■ Task instructions ■
Once the line containing "C10: 3300uF (plus" is found, retype it and each line after it through the last entry below, word for word, and nothing else.

Segment Start: Data

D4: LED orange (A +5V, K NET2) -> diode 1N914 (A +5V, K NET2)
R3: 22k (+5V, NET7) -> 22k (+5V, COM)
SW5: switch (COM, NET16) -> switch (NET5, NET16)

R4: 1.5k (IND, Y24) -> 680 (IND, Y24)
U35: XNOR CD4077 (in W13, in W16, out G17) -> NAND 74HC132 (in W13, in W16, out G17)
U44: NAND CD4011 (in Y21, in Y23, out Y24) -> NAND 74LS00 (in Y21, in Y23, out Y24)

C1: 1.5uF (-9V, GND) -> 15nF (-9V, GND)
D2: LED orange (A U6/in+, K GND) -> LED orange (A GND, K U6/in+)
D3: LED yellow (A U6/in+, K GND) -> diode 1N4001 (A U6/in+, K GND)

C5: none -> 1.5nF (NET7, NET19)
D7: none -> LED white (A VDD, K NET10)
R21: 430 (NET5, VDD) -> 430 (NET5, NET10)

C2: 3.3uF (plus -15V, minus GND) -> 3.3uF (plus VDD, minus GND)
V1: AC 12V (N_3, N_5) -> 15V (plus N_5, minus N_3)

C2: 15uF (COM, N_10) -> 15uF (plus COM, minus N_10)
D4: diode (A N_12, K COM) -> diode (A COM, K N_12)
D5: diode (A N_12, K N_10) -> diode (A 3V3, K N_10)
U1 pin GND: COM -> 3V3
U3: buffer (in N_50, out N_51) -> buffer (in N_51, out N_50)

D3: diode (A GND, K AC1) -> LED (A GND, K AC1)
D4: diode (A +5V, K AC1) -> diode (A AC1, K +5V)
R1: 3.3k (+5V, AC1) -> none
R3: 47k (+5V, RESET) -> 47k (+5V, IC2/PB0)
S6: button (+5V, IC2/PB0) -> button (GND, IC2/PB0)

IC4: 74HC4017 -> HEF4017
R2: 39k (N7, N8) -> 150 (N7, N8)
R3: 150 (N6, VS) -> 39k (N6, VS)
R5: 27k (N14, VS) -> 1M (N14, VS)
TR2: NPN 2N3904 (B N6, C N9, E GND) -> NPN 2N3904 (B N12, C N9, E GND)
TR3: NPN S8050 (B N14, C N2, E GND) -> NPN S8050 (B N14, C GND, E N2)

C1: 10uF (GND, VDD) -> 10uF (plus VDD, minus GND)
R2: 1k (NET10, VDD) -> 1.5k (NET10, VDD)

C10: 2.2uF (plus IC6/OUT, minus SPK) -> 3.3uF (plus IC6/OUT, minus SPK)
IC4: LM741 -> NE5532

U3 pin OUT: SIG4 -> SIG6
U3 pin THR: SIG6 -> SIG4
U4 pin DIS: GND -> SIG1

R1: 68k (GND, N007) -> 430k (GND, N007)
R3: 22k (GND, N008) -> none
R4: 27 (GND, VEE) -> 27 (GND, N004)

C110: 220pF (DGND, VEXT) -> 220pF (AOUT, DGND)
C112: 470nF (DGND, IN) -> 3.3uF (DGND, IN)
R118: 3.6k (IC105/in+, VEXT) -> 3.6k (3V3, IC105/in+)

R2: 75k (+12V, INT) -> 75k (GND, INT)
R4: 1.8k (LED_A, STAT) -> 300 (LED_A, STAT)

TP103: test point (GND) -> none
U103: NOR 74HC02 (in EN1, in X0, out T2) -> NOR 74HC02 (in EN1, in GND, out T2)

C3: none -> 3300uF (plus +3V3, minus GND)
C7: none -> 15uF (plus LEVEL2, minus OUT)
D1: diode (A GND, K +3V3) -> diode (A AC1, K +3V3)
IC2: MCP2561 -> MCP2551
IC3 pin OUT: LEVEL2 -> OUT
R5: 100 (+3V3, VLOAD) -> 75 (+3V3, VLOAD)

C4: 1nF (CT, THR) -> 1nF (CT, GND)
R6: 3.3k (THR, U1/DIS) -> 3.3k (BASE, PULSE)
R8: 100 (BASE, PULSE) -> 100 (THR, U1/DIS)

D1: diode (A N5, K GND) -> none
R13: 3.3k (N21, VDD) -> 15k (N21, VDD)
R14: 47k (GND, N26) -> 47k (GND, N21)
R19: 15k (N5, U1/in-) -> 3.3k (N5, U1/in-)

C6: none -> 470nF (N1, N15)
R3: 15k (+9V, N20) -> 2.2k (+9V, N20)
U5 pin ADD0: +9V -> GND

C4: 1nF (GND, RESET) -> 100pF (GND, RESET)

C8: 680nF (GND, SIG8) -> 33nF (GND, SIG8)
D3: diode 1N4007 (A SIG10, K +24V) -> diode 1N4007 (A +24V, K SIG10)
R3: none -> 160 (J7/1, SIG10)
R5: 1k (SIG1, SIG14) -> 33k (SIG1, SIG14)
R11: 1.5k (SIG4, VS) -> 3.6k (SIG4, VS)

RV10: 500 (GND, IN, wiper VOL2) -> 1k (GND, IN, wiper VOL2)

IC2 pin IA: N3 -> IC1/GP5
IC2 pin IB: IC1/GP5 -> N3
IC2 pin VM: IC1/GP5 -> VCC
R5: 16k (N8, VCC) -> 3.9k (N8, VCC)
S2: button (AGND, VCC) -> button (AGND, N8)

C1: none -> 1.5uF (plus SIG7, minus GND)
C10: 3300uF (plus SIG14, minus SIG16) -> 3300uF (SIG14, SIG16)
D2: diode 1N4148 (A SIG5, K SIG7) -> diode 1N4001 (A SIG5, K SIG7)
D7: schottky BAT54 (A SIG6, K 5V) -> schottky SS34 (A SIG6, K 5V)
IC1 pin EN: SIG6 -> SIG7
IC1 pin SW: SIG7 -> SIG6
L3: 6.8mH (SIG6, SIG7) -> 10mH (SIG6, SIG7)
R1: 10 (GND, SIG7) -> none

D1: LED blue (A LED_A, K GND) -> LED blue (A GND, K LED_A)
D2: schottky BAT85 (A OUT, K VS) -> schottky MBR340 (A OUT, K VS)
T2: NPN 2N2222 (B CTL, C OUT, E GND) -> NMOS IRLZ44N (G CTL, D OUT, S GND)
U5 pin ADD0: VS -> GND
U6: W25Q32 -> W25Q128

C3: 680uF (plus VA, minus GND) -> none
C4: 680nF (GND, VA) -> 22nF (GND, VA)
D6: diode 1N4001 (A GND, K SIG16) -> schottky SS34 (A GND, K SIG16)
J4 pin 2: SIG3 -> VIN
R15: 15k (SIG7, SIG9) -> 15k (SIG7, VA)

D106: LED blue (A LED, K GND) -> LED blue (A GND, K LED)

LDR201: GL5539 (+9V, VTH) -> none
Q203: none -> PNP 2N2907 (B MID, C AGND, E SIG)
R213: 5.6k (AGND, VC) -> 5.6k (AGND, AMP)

Segment End: Data

■ Answer to this exercise ■
C10: 3300uF (plus SIG14, minus SIG16) -> 3300uF (SIG14, SIG16)
D2: diode 1N4148 (A SIG5, K SIG7) -> diode 1N4001 (A SIG5, K SIG7)
D7: schottky BAT54 (A SIG6, K 5V) -> schottky SS34 (A SIG6, K 5V)
IC1 pin EN: SIG6 -> SIG7
IC1 pin SW: SIG7 -> SIG6
L3: 6.8mH (SIG6, SIG7) -> 10mH (SIG6, SIG7)
R1: 10 (GND, SIG7) -> none

D1: LED blue (A LED_A, K GND) -> LED blue (A GND, K LED_A)
D2: schottky BAT85 (A OUT, K VS) -> schottky MBR340 (A OUT, K VS)
T2: NPN 2N2222 (B CTL, C OUT, E GND) -> NMOS IRLZ44N (G CTL, D OUT, S GND)
U5 pin ADD0: VS -> GND
U6: W25Q32 -> W25Q128

C3: 680uF (plus VA, minus GND) -> none
C4: 680nF (GND, VA) -> 22nF (GND, VA)
D6: diode 1N4001 (A GND, K SIG16) -> schottky SS34 (A GND, K SIG16)
J4 pin 2: SIG3 -> VIN
R15: 15k (SIG7, SIG9) -> 15k (SIG7, VA)

D106: LED blue (A LED, K GND) -> LED blue (A GND, K LED)

LDR201: GL5539 (+9V, VTH) -> none
Q203: none -> PNP 2N2907 (B MID, C AGND, E SIG)
R213: 5.6k (AGND, VC) -> 5.6k (AGND, AMP)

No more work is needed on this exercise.